§ **Goal of the exercise**
Whenever a line below holds the word "minus", copy that line.
------
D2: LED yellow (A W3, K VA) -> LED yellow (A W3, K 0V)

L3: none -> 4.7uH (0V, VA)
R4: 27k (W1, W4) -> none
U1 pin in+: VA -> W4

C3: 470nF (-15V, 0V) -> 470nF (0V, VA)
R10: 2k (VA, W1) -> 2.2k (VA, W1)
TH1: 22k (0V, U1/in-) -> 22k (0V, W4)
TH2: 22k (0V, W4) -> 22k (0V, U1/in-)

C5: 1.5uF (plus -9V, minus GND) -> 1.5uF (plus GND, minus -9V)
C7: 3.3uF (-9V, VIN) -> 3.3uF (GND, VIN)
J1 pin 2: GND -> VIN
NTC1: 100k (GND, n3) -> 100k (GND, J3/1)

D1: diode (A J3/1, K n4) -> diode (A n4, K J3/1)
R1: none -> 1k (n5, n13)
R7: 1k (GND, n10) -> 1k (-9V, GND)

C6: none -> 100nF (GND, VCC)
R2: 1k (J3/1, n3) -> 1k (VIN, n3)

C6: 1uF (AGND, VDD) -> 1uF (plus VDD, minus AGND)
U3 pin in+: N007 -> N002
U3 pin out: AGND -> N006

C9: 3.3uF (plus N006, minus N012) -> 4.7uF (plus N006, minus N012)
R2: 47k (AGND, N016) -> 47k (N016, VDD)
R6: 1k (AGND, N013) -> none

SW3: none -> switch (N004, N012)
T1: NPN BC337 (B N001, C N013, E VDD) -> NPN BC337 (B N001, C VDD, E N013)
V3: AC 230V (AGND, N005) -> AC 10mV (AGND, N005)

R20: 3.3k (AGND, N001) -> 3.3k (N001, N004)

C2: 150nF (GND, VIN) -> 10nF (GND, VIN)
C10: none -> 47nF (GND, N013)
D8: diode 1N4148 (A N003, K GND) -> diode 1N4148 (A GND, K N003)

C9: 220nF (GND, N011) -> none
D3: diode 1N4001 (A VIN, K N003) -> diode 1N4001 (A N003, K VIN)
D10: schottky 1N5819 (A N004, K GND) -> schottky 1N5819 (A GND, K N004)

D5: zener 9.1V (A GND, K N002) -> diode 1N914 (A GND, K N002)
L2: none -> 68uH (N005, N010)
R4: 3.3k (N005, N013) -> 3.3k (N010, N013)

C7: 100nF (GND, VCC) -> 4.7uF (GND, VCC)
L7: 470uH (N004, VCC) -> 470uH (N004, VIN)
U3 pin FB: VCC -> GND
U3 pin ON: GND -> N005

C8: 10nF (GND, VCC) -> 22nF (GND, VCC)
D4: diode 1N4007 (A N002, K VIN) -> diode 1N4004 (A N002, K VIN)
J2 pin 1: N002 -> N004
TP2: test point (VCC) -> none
------
§ **Result**
C5: 1.5uF (plus -9V, minus GND) -> 1.5uF (plus GND, minus -9V)
C6: 1uF (AGND, VDD) -> 1uF (plus VDD, minus AGND)
C9: 3.3uF (plus N006, minus N012) -> 4.7uF (plus N006, minus N012)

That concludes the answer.